→ EXERCISE DATA:
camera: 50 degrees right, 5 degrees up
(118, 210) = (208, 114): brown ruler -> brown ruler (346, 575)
* * *
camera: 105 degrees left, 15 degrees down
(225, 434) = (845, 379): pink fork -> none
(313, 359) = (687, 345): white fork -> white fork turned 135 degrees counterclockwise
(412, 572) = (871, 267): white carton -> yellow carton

→ WHAT IS BEING ASKED: Taking the entries above, write out exactly the lines starting with the line containing "camera: 50 degrees right, 5 degrees up" and going on through the line containing "(118, 210) = (208, 114): brown", both included, and nothing else.

→ EXPECTED ANSWER:
camera: 50 degrees right, 5 degrees up
(118, 210) = (208, 114): brown ruler -> brown ruler (346, 575)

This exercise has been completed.